[Task to complete] Give again, exactly as written, the lines of the records below from the line with "J3 pin 1: NET13 -> GND" to the line with "C5: 33uF (plus". Both end lines count; pictures do not.

Records from a data source
....

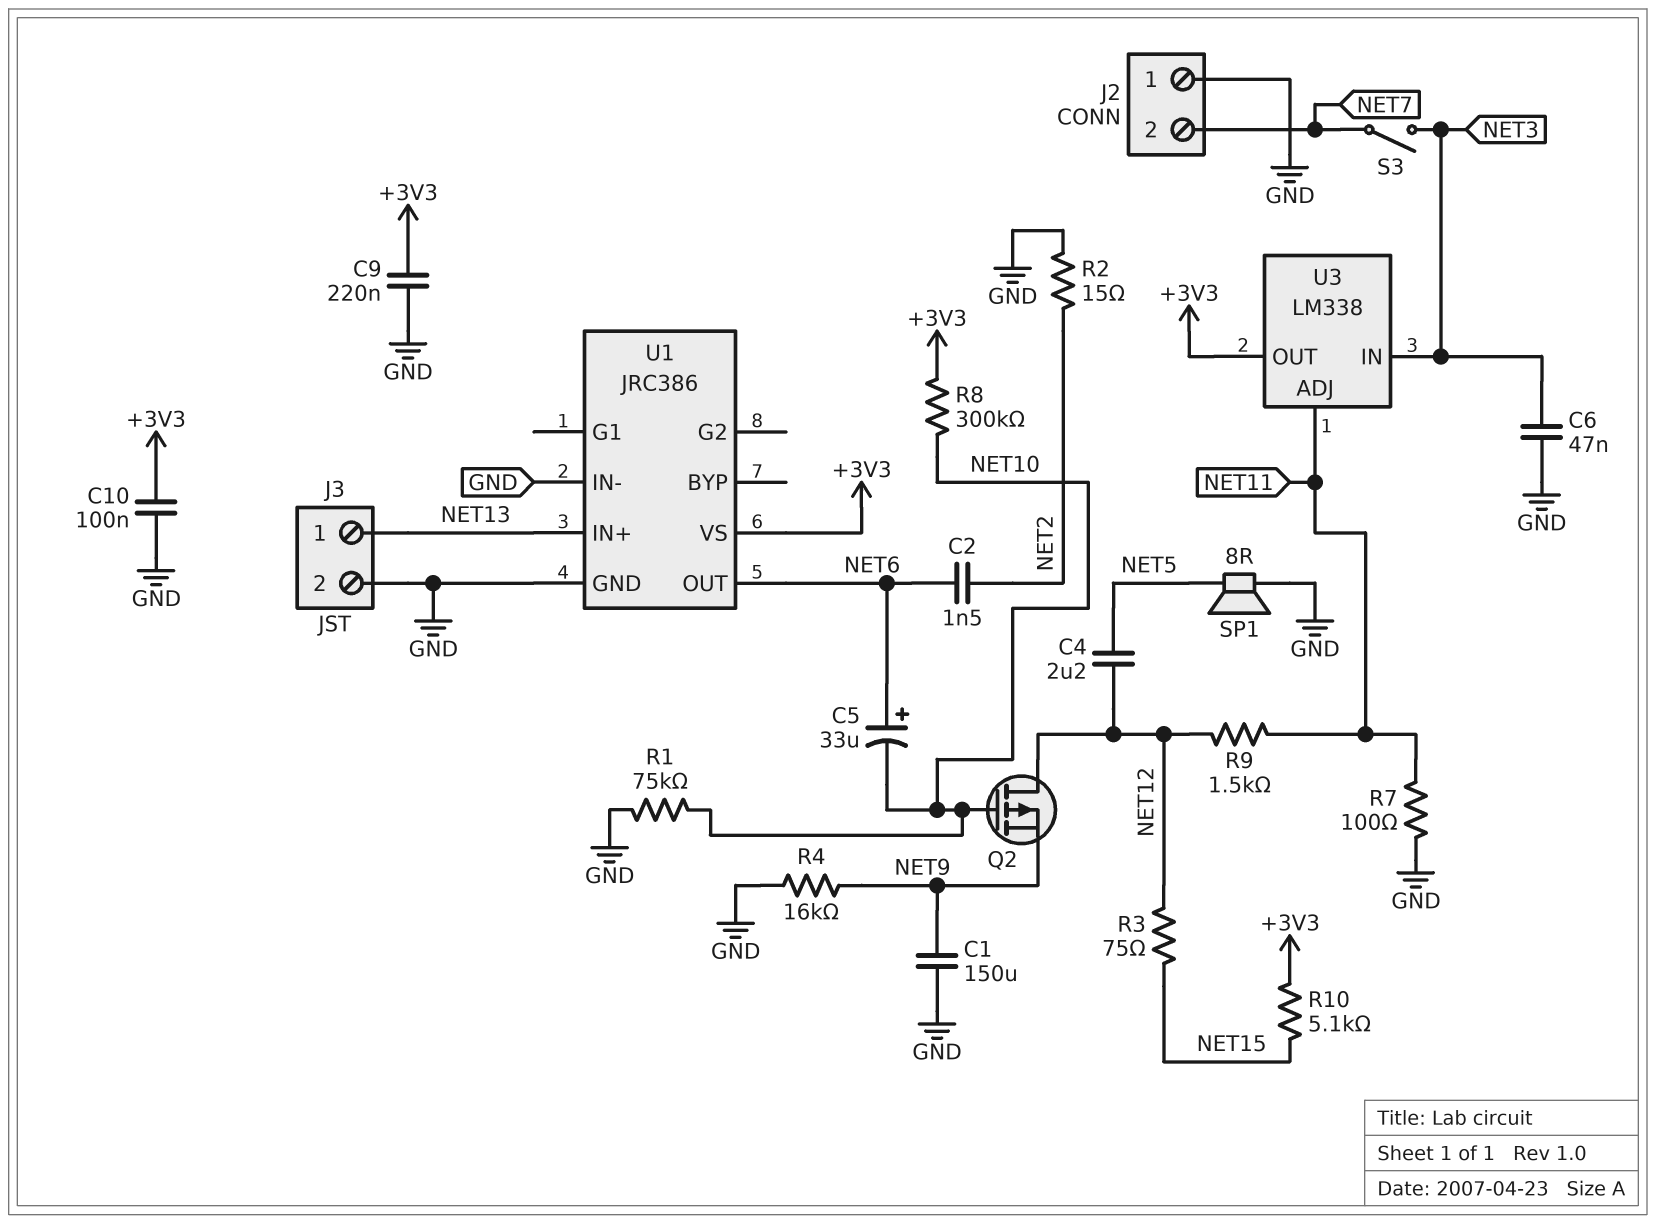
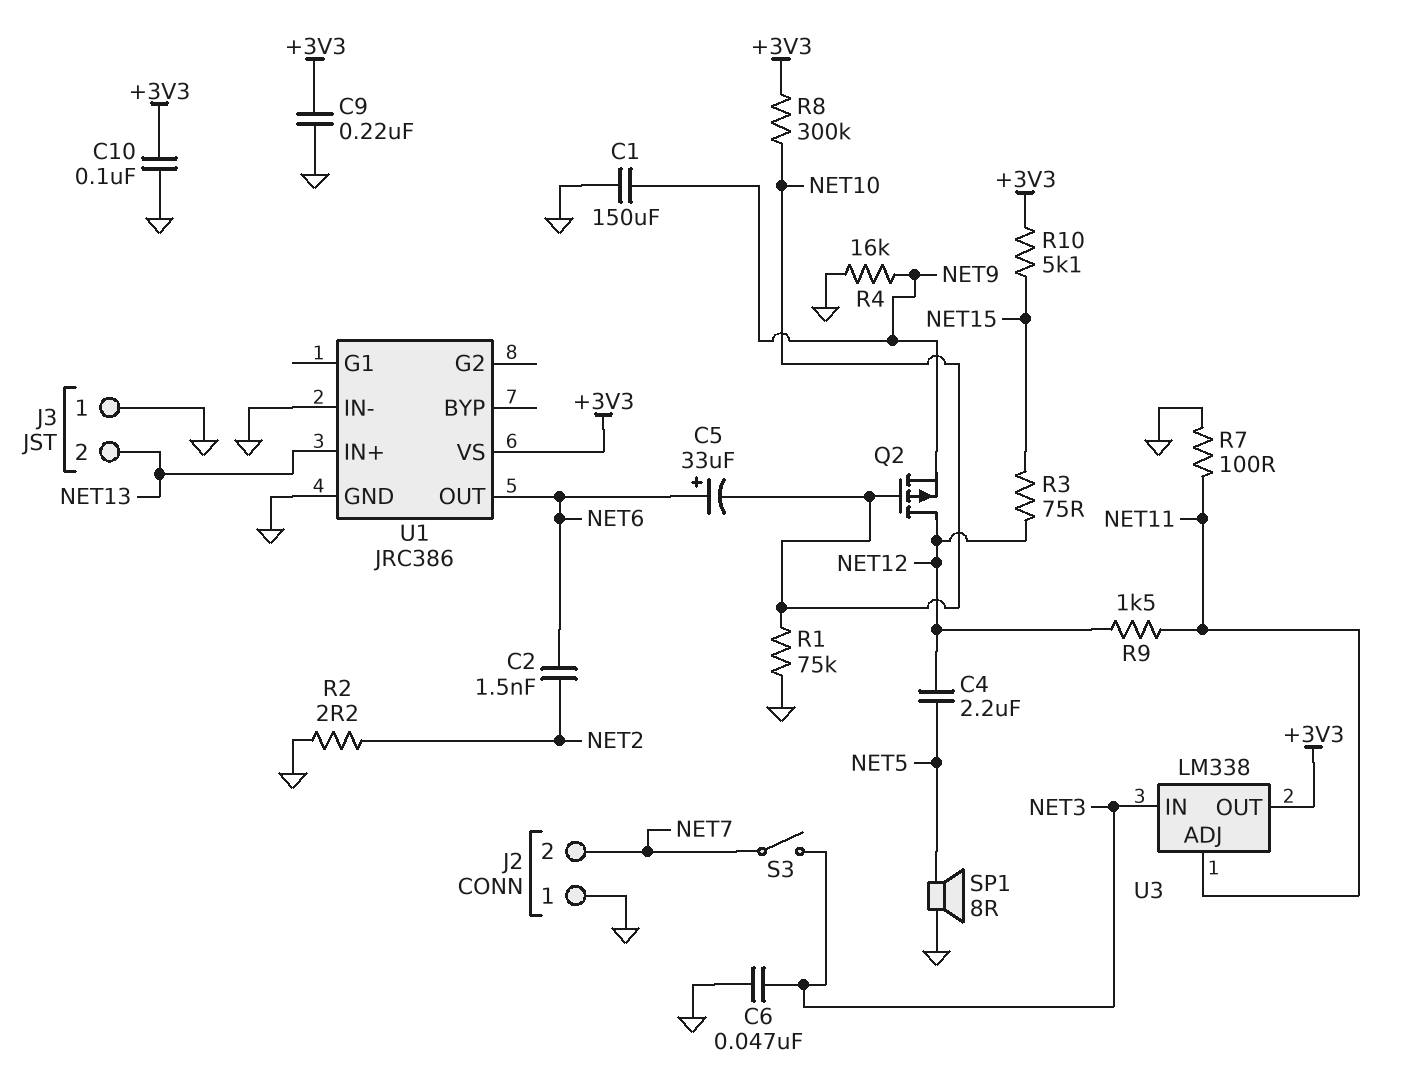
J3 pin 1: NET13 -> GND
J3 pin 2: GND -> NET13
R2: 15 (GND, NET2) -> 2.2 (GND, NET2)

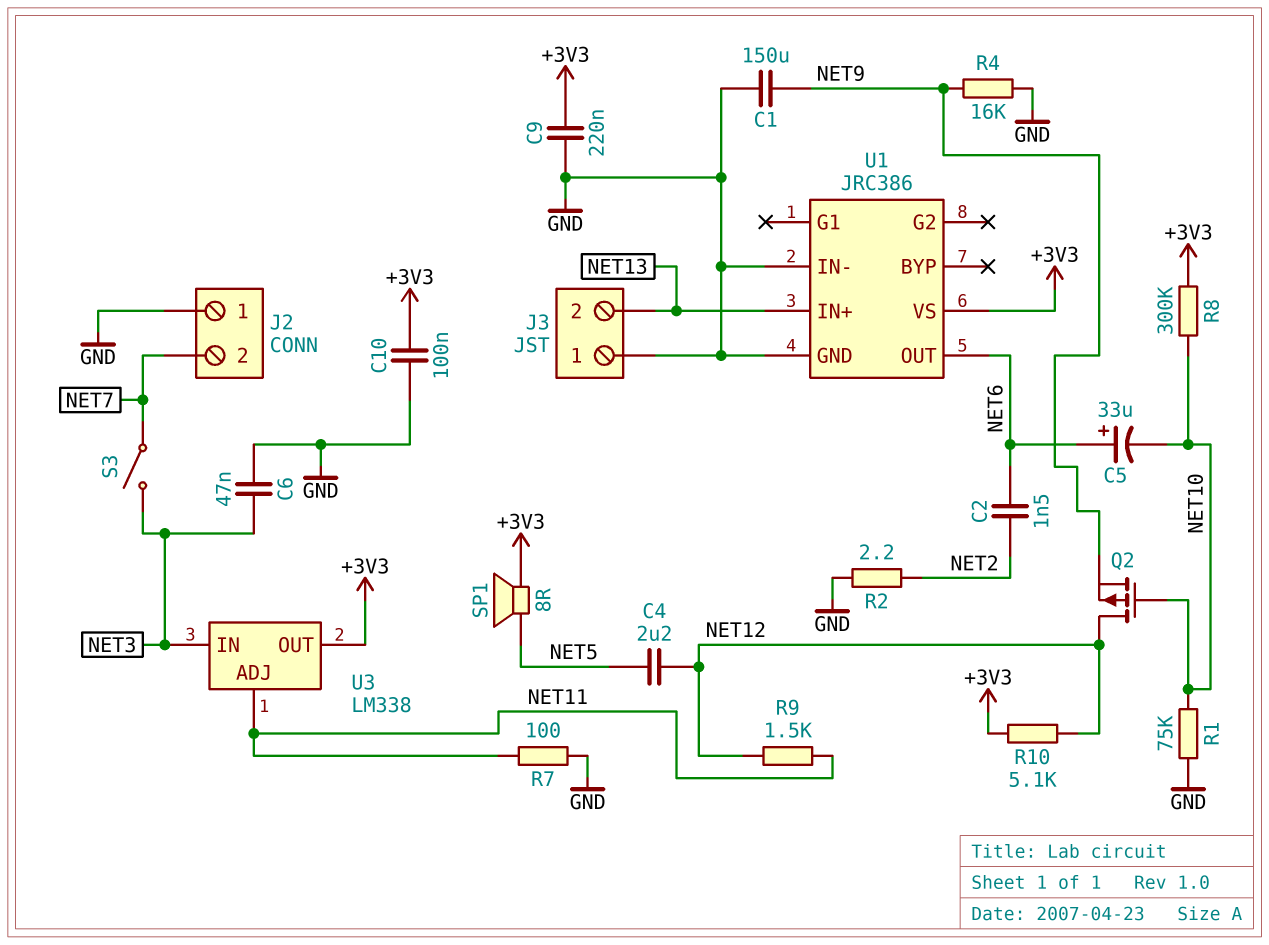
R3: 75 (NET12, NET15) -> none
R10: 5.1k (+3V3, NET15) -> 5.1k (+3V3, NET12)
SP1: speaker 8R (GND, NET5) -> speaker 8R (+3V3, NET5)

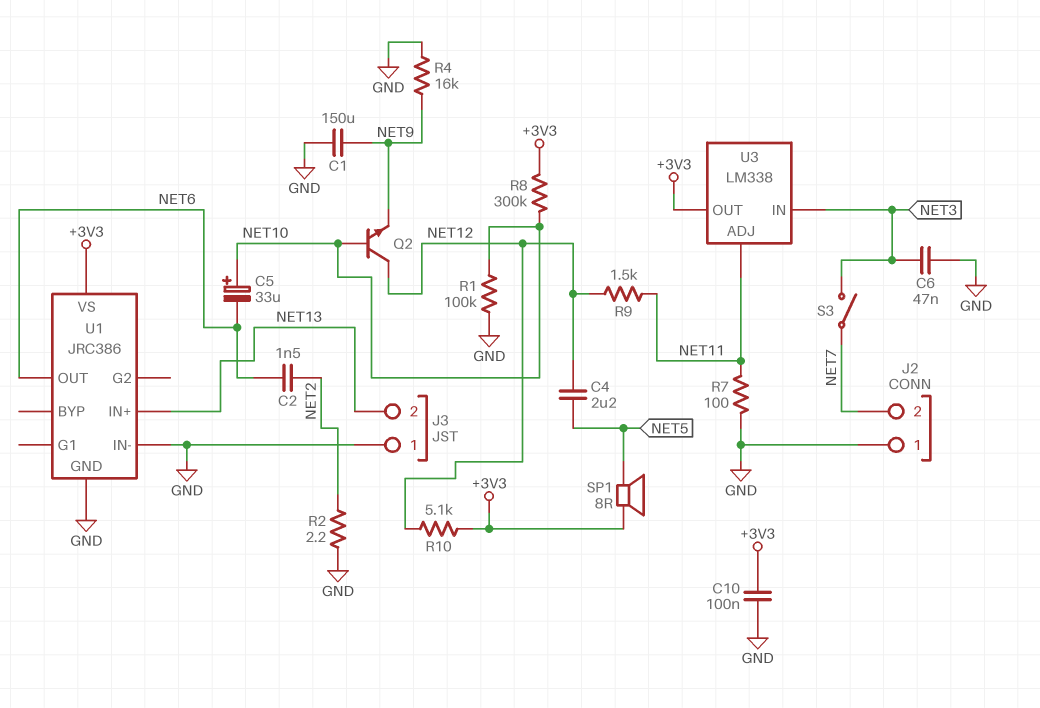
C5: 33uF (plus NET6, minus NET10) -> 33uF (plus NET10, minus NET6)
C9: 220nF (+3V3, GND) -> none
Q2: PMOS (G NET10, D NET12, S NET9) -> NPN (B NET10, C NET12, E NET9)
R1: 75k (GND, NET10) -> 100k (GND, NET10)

....

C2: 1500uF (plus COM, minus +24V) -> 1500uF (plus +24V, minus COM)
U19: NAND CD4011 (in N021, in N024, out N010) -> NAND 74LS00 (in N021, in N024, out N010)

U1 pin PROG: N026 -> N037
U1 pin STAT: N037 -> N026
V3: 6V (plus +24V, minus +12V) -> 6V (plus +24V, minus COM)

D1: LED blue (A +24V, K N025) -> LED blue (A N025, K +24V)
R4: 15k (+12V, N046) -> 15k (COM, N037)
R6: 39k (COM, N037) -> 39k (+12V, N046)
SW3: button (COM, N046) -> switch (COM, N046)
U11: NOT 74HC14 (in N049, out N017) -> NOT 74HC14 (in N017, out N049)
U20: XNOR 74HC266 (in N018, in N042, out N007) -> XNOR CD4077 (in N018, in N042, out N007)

....

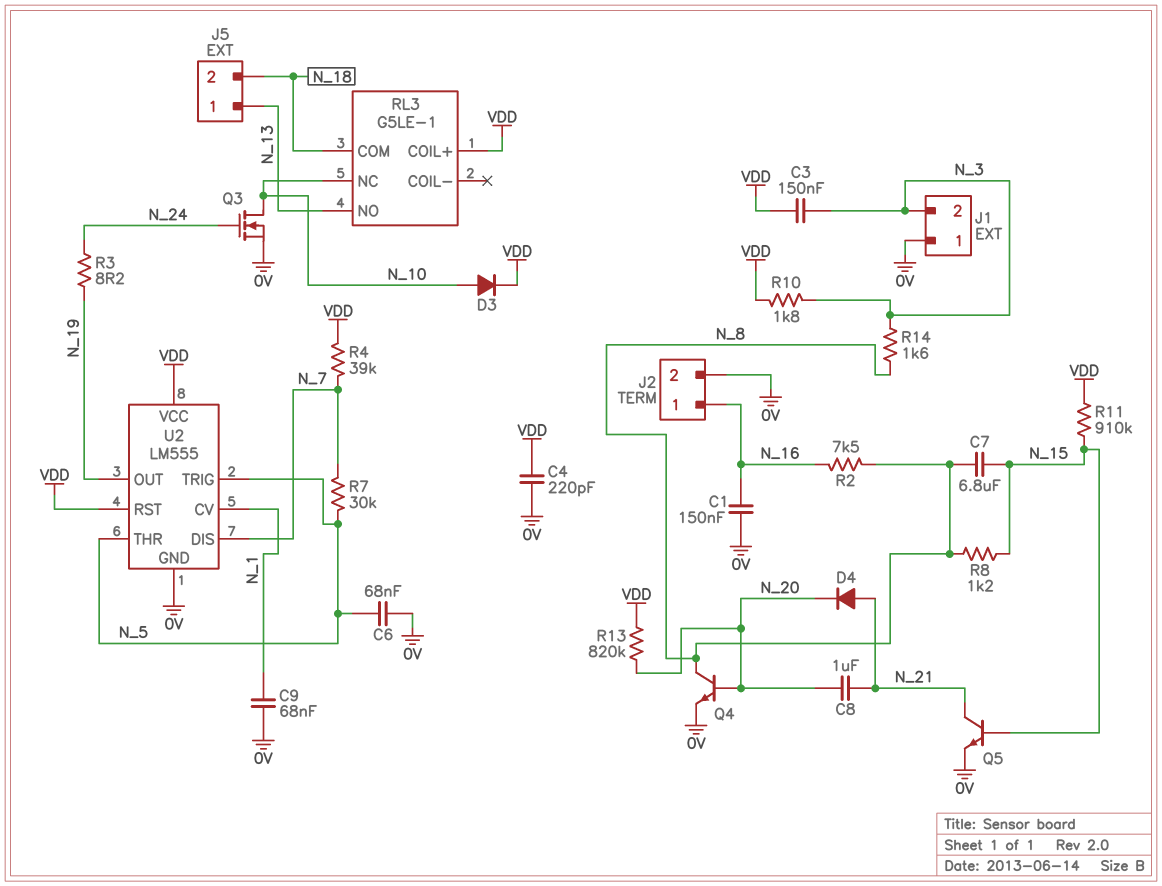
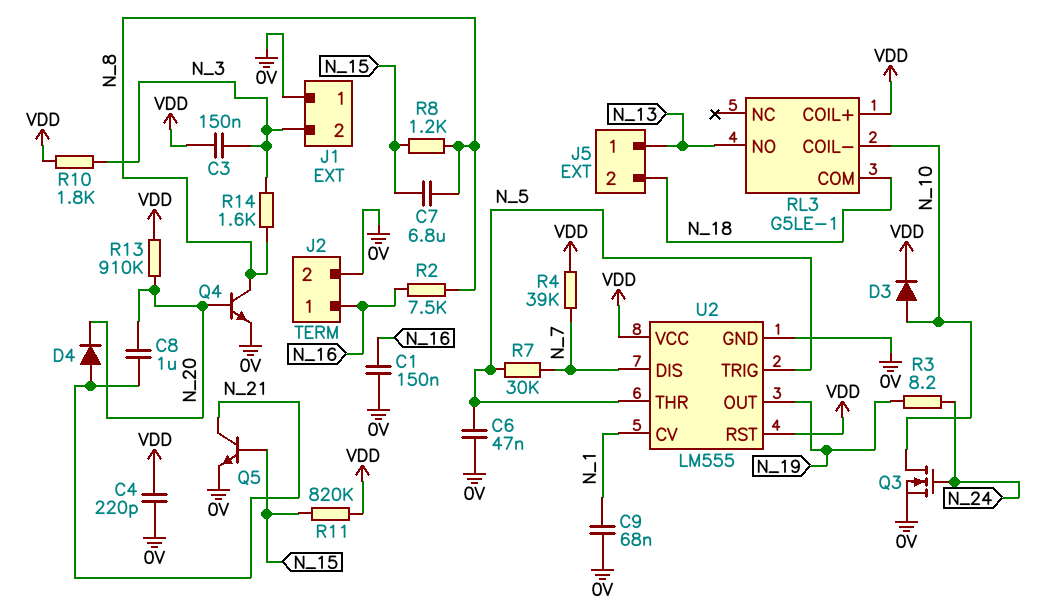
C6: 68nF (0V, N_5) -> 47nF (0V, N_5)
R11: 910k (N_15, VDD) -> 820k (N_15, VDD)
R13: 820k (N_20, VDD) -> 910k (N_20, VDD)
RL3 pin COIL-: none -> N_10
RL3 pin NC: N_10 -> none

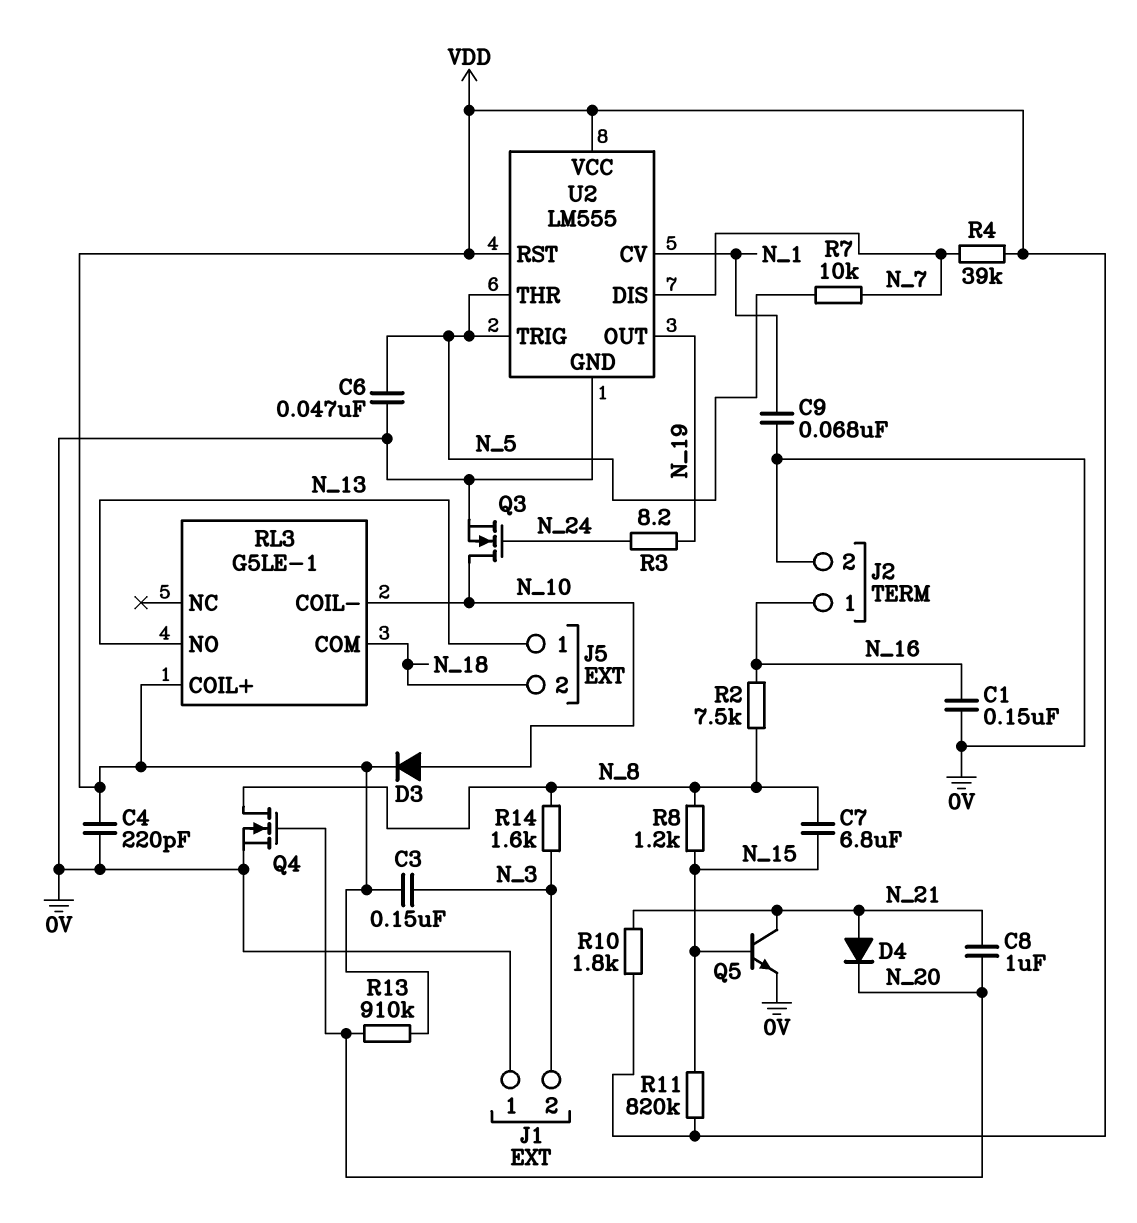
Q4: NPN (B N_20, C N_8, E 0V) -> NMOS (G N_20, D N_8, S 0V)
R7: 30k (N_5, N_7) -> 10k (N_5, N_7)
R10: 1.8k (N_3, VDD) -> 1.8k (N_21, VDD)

....

[Exercise answer]
J3 pin 1: NET13 -> GND
J3 pin 2: GND -> NET13
R2: 15 (GND, NET2) -> 2.2 (GND, NET2)

R3: 75 (NET12, NET15) -> none
R10: 5.1k (+3V3, NET15) -> 5.1k (+3V3, NET12)
SP1: speaker 8R (GND, NET5) -> speaker 8R (+3V3, NET5)

C5: 33uF (plus NET6, minus NET10) -> 33uF (plus NET10, minus NET6)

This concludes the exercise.